◆ **Directions**
The material below holds a span beginning at the line with "(692, 114) = (813, 78): white" and ending at the line with "(567, 237) = (823, 235): black". Quote that span exactly, both ends included, and only that span.

--*--

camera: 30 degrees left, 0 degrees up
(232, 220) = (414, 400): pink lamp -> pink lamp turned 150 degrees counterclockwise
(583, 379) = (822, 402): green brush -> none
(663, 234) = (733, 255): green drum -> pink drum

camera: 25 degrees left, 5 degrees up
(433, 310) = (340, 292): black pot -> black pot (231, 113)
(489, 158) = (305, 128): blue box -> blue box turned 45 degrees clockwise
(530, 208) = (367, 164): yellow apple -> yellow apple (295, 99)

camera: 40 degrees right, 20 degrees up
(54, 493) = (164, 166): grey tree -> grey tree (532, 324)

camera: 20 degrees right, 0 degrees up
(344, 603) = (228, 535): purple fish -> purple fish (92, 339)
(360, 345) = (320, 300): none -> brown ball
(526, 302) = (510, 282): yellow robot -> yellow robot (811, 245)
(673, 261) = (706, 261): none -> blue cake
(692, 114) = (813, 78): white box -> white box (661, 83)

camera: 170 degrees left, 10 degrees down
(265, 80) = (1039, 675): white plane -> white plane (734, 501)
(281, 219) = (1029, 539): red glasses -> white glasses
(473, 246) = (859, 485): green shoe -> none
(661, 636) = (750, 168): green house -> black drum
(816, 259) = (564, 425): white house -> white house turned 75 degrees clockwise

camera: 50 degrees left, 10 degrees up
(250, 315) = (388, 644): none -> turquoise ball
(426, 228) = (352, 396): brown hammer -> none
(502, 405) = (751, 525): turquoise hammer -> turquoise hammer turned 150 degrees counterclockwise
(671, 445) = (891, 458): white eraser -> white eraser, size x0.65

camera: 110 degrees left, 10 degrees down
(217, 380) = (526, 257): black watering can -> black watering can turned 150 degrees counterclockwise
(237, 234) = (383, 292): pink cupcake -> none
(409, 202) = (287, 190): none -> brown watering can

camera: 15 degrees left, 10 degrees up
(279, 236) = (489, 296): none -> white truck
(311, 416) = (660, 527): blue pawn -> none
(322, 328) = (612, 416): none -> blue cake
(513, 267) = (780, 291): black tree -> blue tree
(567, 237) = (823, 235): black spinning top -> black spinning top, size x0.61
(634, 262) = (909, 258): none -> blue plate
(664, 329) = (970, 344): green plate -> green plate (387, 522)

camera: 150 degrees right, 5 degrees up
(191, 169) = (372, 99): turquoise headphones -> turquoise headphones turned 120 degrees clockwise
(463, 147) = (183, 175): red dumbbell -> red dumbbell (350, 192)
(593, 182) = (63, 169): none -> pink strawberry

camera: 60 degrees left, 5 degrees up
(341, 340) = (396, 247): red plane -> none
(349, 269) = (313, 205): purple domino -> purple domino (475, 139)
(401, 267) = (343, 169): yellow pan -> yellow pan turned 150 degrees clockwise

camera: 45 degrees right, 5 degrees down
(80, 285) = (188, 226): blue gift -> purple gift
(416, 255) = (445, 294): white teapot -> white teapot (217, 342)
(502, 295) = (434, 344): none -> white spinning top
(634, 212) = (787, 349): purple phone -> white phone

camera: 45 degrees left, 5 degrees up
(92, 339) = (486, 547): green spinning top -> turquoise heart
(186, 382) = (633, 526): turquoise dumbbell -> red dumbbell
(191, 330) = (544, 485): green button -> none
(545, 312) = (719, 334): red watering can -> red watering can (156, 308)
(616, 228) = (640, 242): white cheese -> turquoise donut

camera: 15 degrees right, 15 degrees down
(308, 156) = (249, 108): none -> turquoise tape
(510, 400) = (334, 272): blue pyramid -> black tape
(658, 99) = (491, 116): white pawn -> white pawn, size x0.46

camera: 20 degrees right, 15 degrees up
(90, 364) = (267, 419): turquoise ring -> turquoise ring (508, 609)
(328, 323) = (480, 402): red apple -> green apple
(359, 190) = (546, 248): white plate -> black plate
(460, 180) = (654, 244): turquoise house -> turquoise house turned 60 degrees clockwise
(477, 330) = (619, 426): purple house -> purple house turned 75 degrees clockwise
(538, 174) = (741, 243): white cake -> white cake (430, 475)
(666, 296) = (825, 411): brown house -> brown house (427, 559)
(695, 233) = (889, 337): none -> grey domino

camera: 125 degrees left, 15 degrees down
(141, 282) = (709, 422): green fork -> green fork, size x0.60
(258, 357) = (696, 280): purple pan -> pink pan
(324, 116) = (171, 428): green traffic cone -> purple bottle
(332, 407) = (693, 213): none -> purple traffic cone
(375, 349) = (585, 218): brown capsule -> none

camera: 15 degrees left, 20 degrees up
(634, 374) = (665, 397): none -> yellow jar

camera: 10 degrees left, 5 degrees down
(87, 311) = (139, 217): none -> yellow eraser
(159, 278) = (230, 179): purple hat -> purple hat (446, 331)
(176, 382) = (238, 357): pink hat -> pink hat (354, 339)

--*--

◆ **Result of this exercise**
(692, 114) = (813, 78): white box -> white box (661, 83)

camera: 170 degrees left, 10 degrees down
(265, 80) = (1039, 675): white plane -> white plane (734, 501)
(281, 219) = (1029, 539): red glasses -> white glasses
(473, 246) = (859, 485): green shoe -> none
(661, 636) = (750, 168): green house -> black drum
(816, 259) = (564, 425): white house -> white house turned 75 degrees clockwise

camera: 50 degrees left, 10 degrees up
(250, 315) = (388, 644): none -> turquoise ball
(426, 228) = (352, 396): brown hammer -> none
(502, 405) = (751, 525): turquoise hammer -> turquoise hammer turned 150 degrees counterclockwise
(671, 445) = (891, 458): white eraser -> white eraser, size x0.65

camera: 110 degrees left, 10 degrees down
(217, 380) = (526, 257): black watering can -> black watering can turned 150 degrees counterclockwise
(237, 234) = (383, 292): pink cupcake -> none
(409, 202) = (287, 190): none -> brown watering can

camera: 15 degrees left, 10 degrees up
(279, 236) = (489, 296): none -> white truck
(311, 416) = (660, 527): blue pawn -> none
(322, 328) = (612, 416): none -> blue cake
(513, 267) = (780, 291): black tree -> blue tree
(567, 237) = (823, 235): black spinning top -> black spinning top, size x0.61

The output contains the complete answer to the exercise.